PROVIDED ENTRIES below:
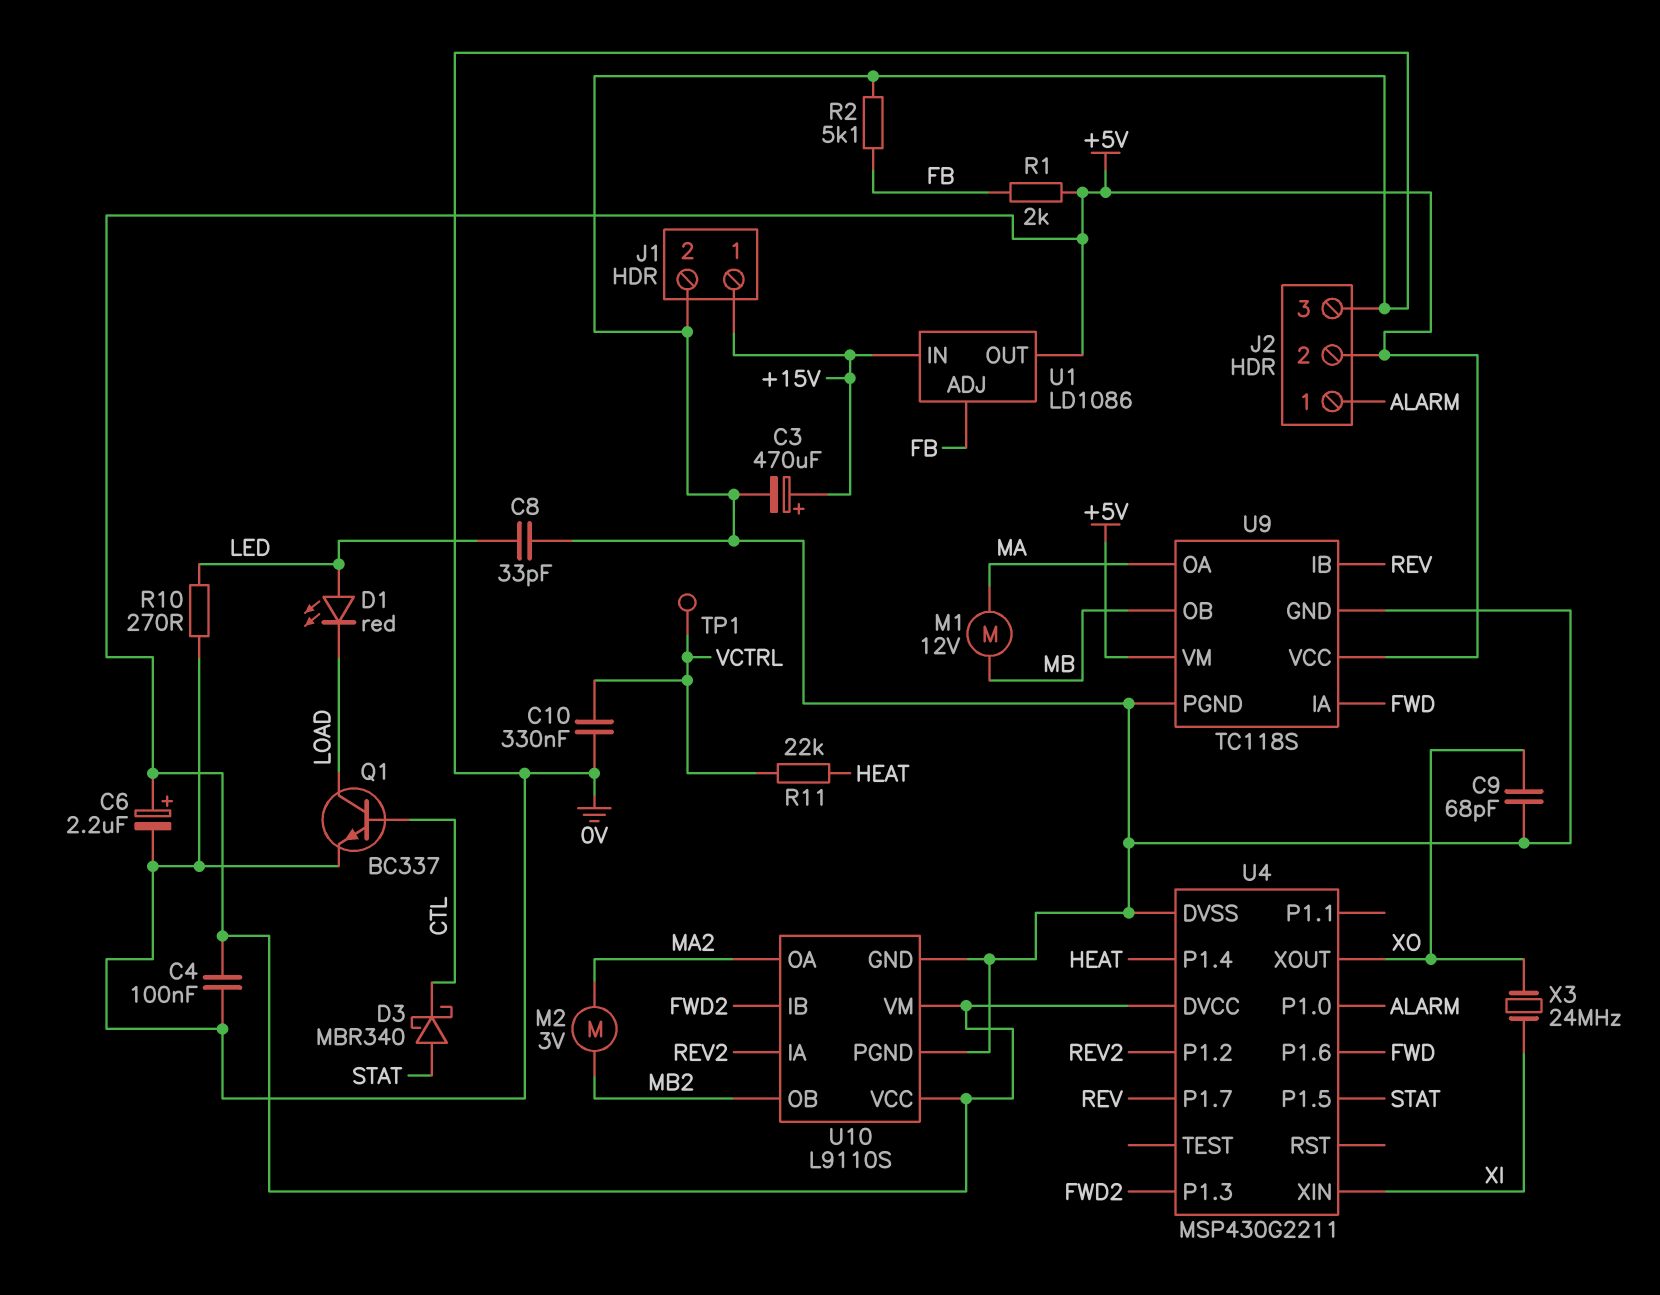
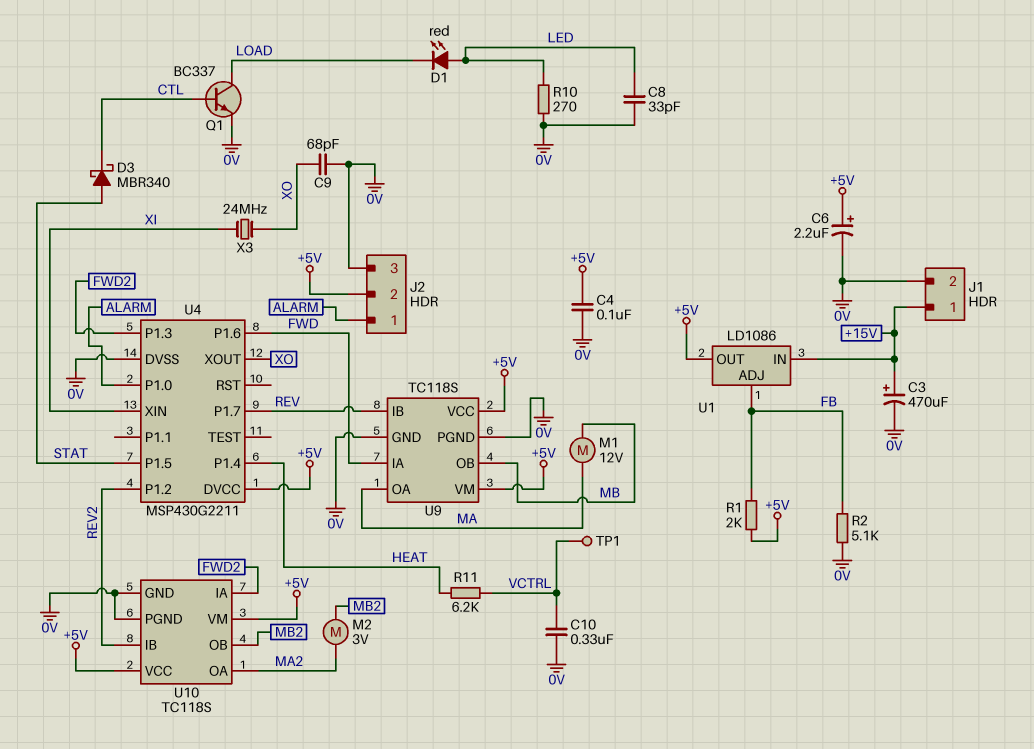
R11: 22k (HEAT, VCTRL) -> 6.2k (HEAT, VCTRL)
U10: L9110S -> TC118S
U10 pin IA: REV2 -> FWD2
U10 pin IB: FWD2 -> REV2

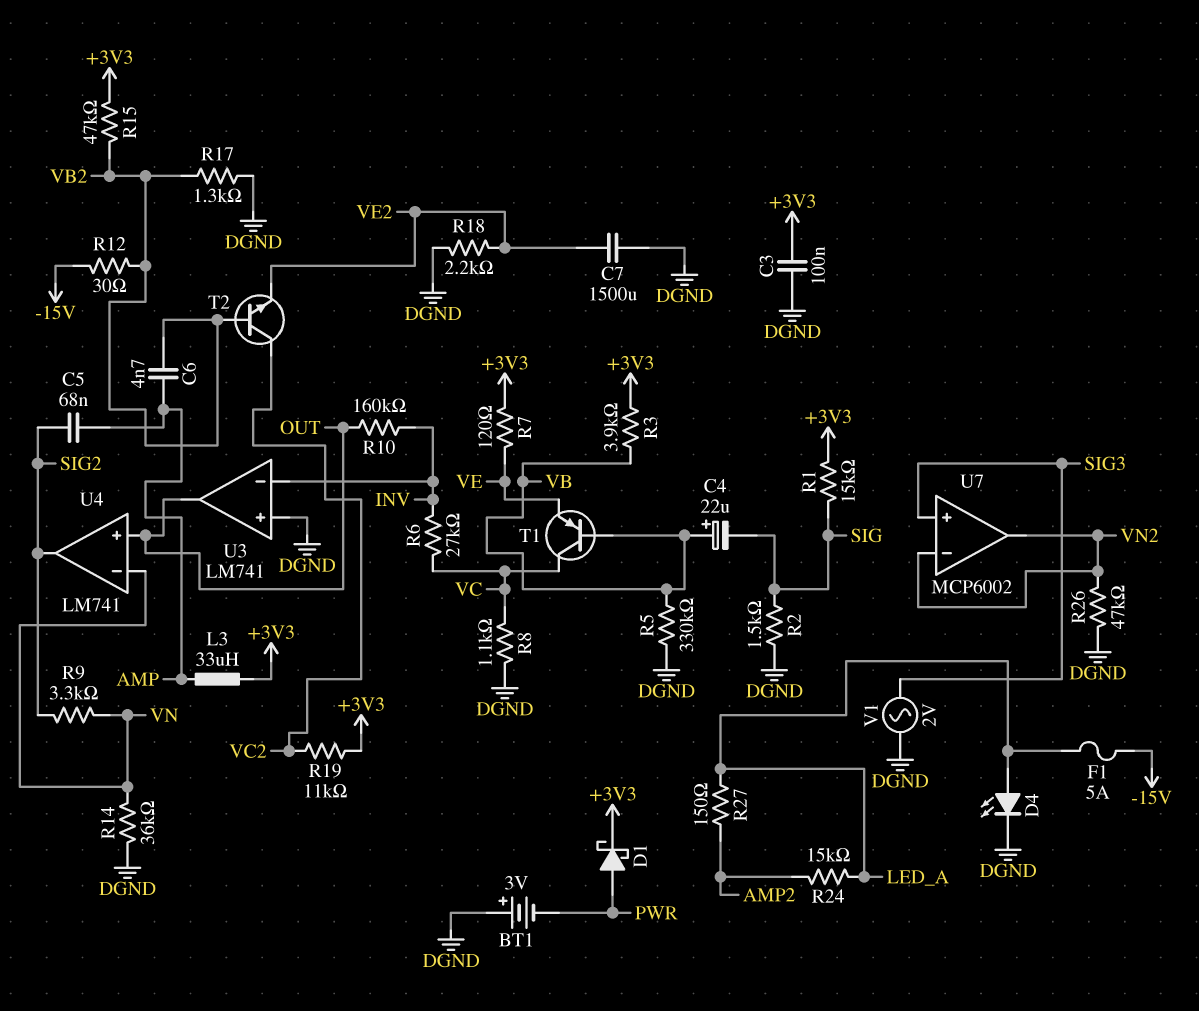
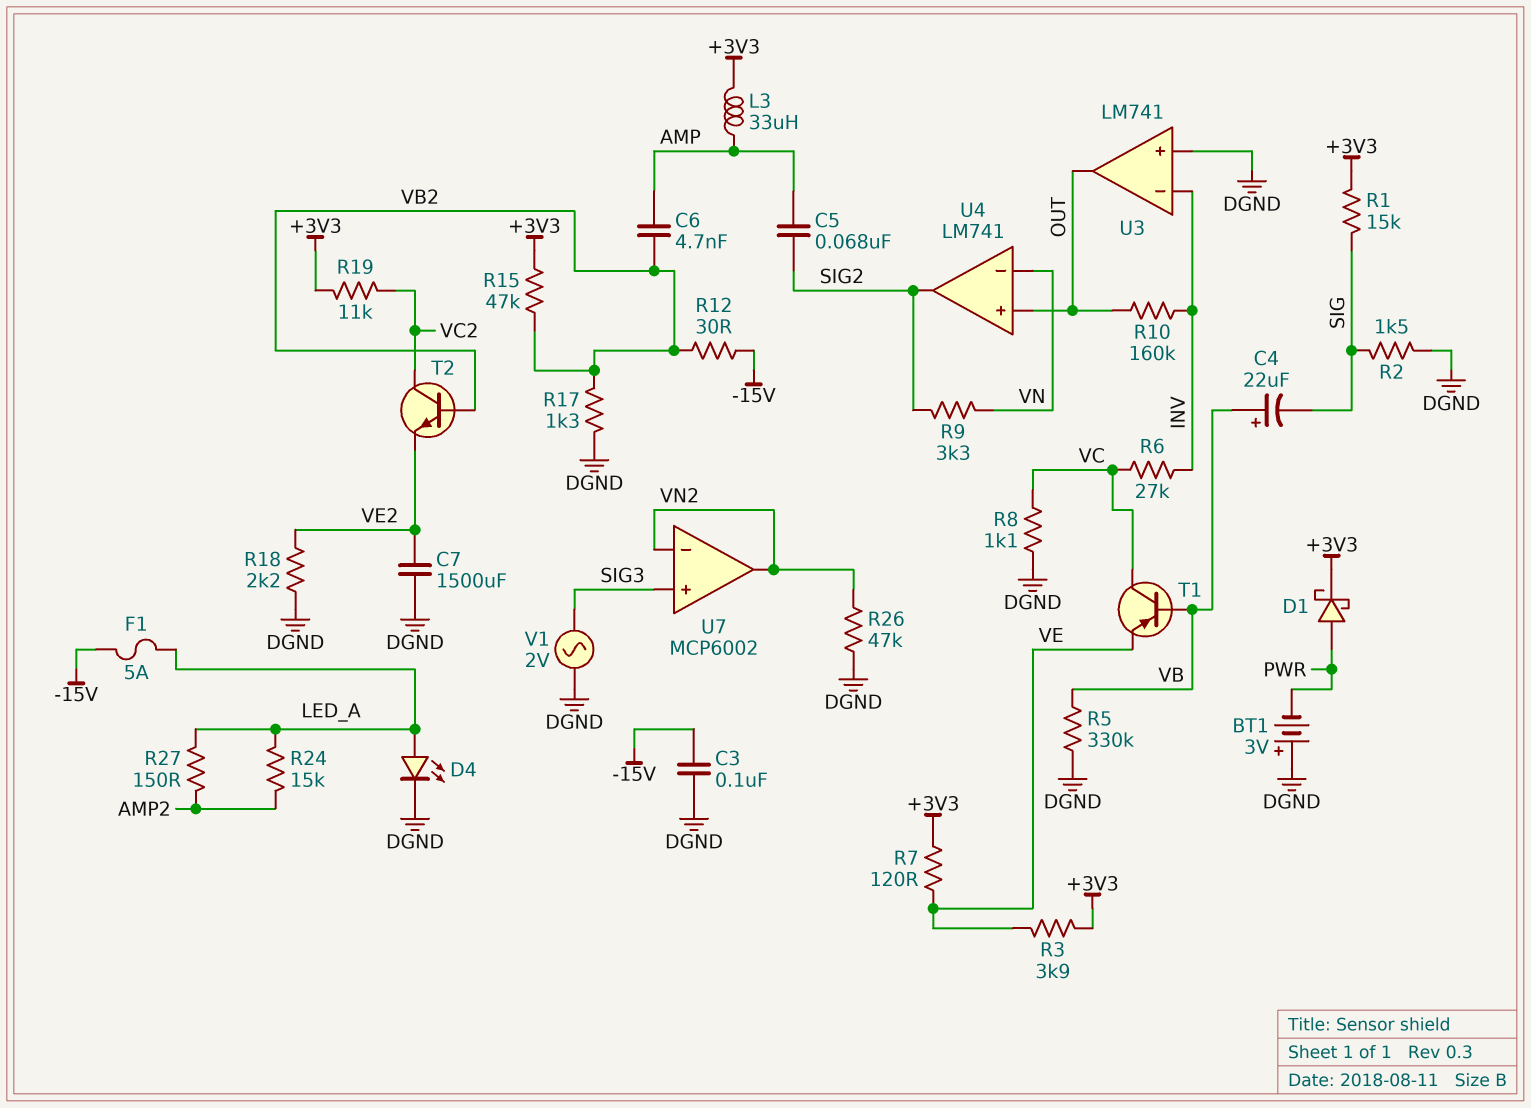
C3: 100nF (+3V3, DGND) -> 100nF (-15V, DGND)
R3: 3.9k (+3V3, VB) -> 3.9k (+3V3, VE)
R14: 36k (DGND, VN) -> none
End of PROVIDED ENTRIES.
§ **PROBLEM STATEMENT**
Quote exactly the lines from the line that contains "U10 pin IB: FWD2 -> REV2" through the last line of the listing, please, leaving out all pictures.

§ **ANSWER FOR THE TASK**
U10 pin IB: FWD2 -> REV2

C3: 100nF (+3V3, DGND) -> 100nF (-15V, DGND)
R3: 3.9k (+3V3, VB) -> 3.9k (+3V3, VE)
R14: 36k (DGND, VN) -> none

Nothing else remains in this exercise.